======== INFORMATION SHOWN ========

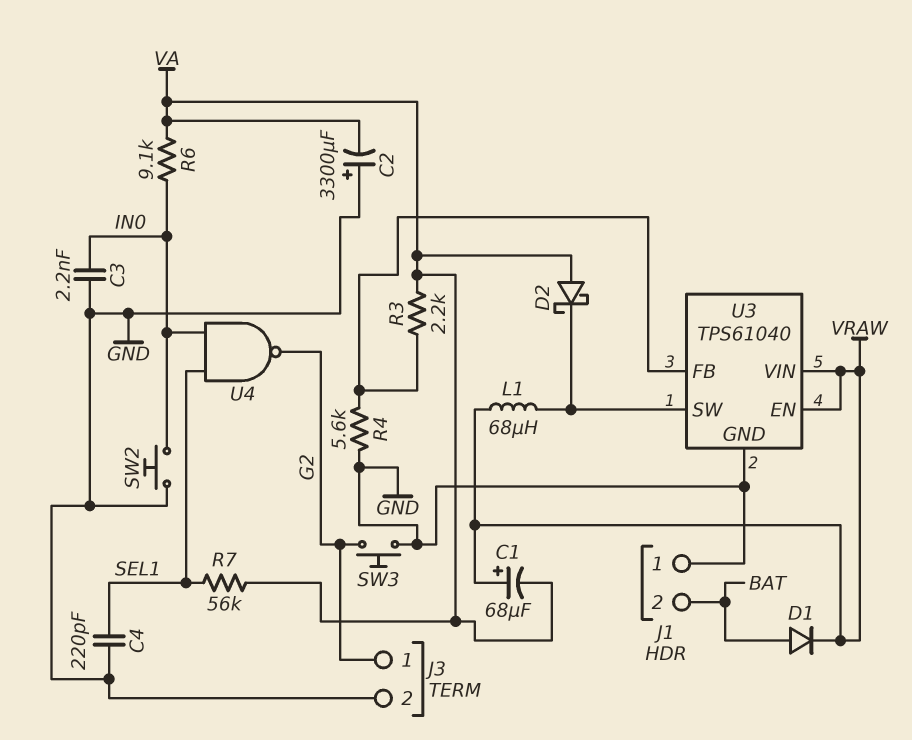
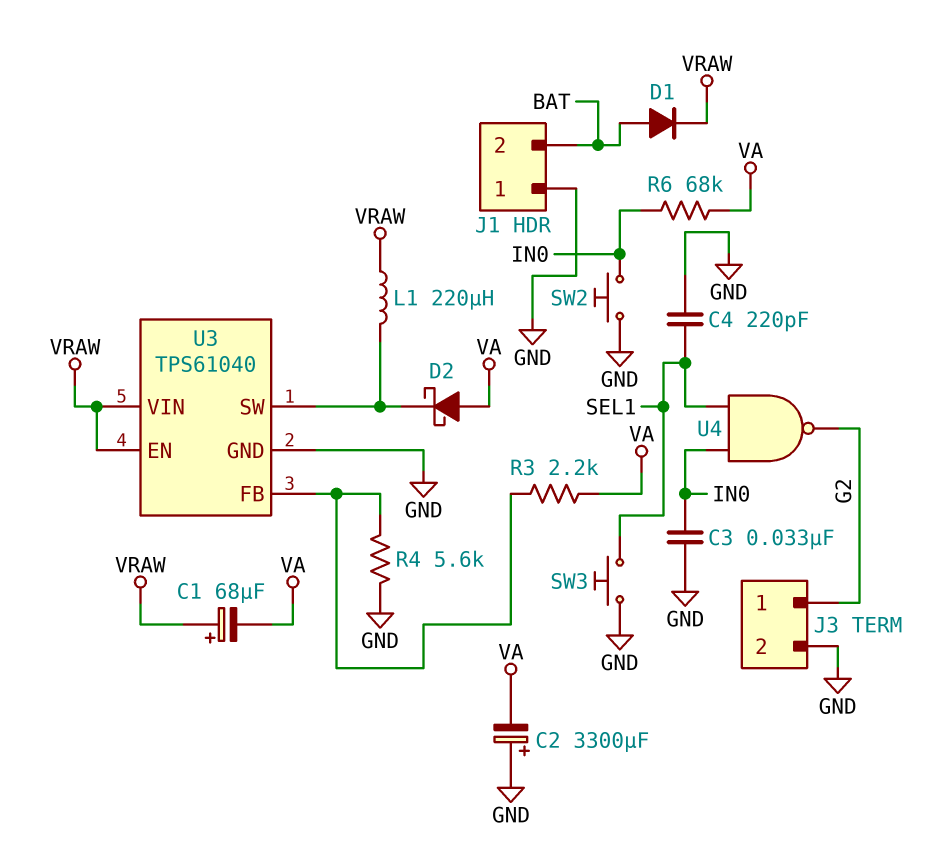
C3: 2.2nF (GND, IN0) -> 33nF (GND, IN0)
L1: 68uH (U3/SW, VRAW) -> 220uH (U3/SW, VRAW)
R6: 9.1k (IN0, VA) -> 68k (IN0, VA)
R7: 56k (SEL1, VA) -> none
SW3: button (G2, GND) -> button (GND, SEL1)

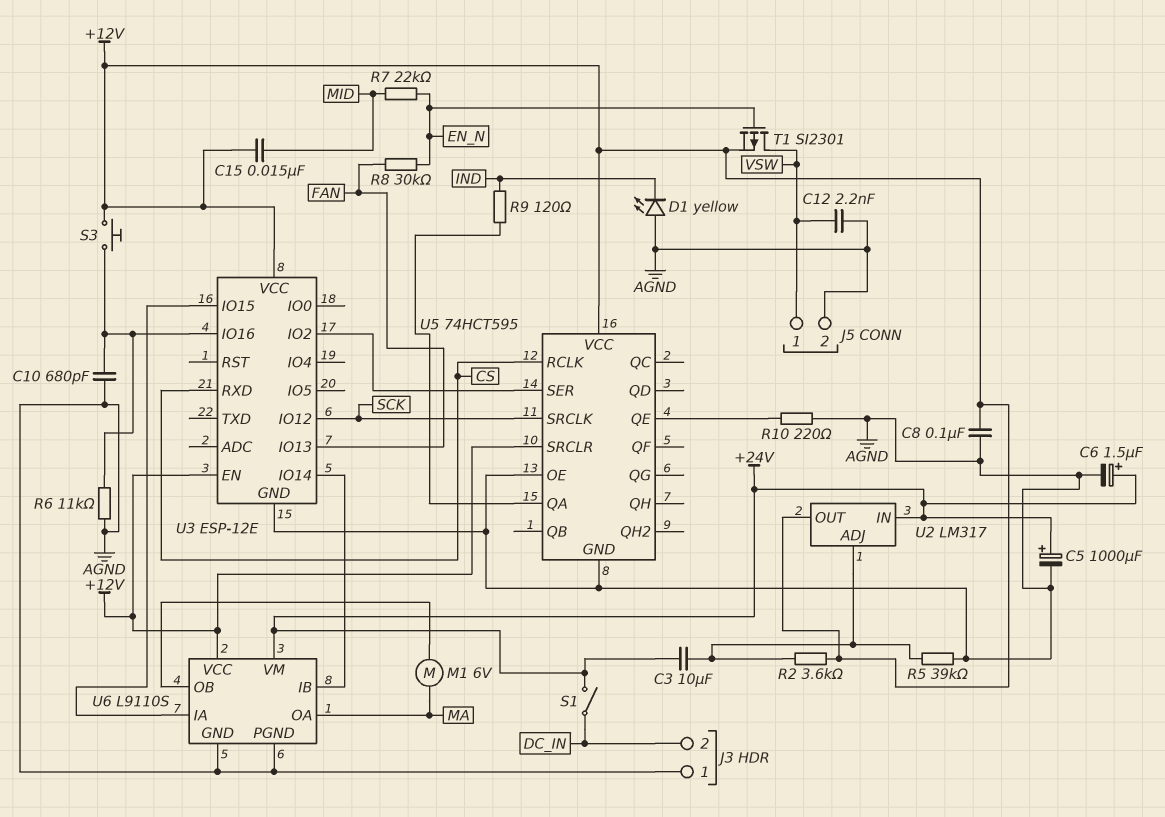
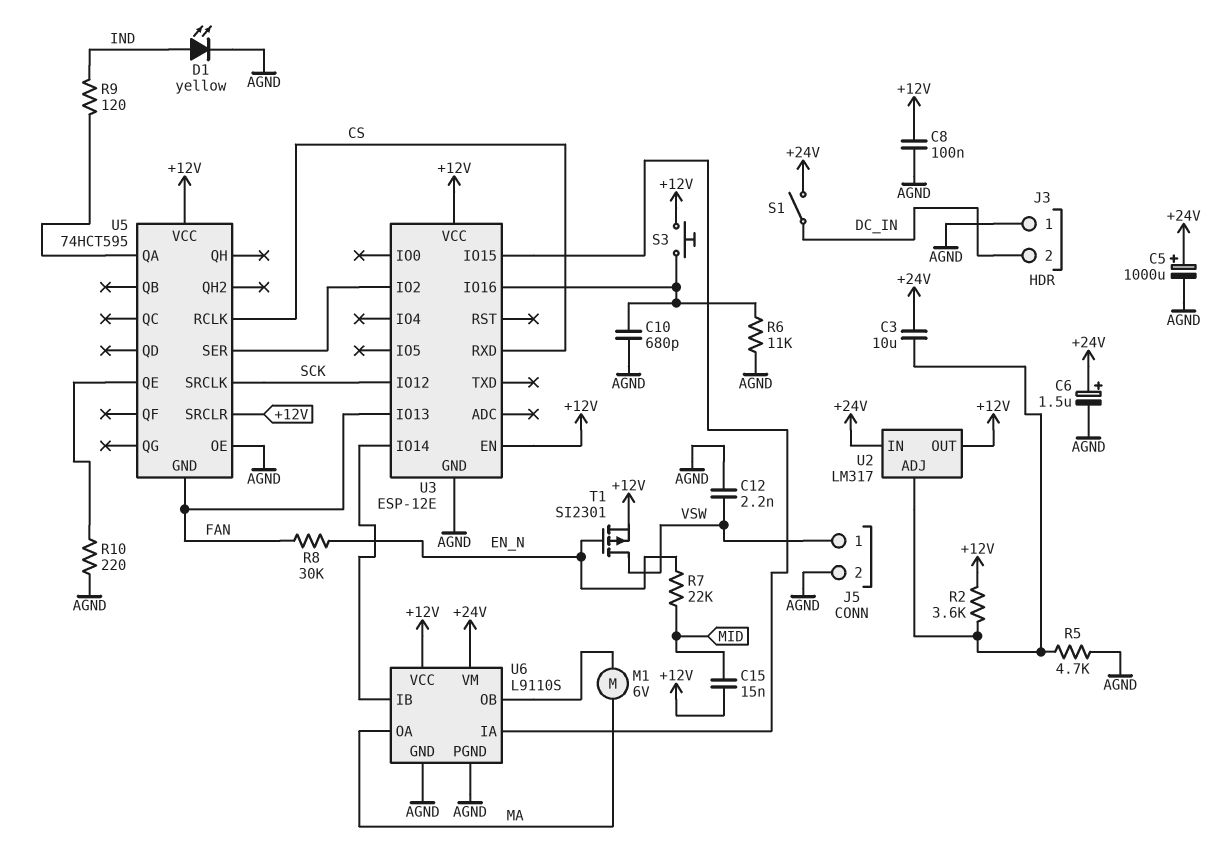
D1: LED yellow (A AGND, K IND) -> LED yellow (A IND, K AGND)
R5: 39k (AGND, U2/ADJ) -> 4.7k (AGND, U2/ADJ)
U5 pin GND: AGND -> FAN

========

Your copy should hold all the data word for word. It should hold no pictures.

## RESPONSE TO THE TASK
C3: 2.2nF (GND, IN0) -> 33nF (GND, IN0)
L1: 68uH (U3/SW, VRAW) -> 220uH (U3/SW, VRAW)
R6: 9.1k (IN0, VA) -> 68k (IN0, VA)
R7: 56k (SEL1, VA) -> none
SW3: button (G2, GND) -> button (GND, SEL1)

D1: LED yellow (A AGND, K IND) -> LED yellow (A IND, K AGND)
R5: 39k (AGND, U2/ADJ) -> 4.7k (AGND, U2/ADJ)
U5 pin GND: AGND -> FAN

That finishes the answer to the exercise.